# YOUR GOAL:
Find out how many lines of the material contain the string "ciasta" and give only that figure.

# EXERCISE DATA:
▽
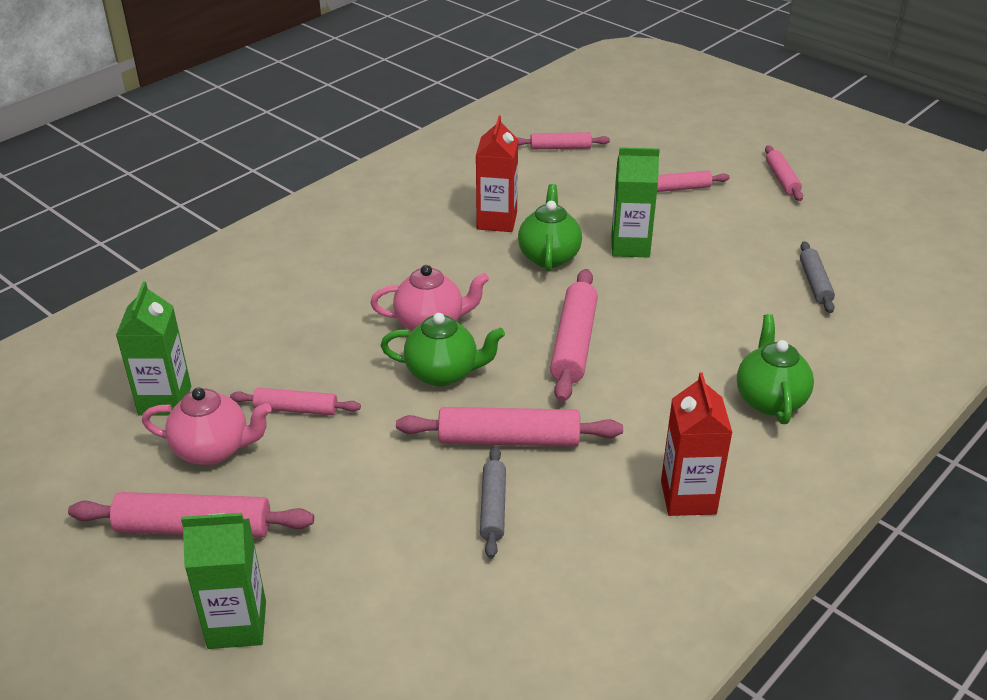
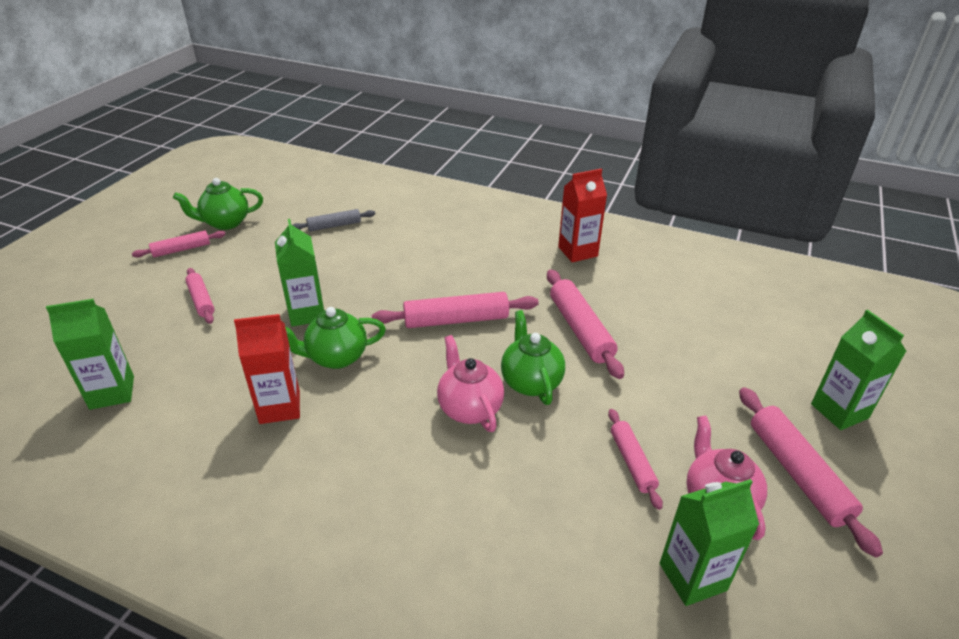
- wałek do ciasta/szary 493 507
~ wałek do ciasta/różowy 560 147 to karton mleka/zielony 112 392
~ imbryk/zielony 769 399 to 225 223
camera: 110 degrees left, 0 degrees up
△
# RESULT:
2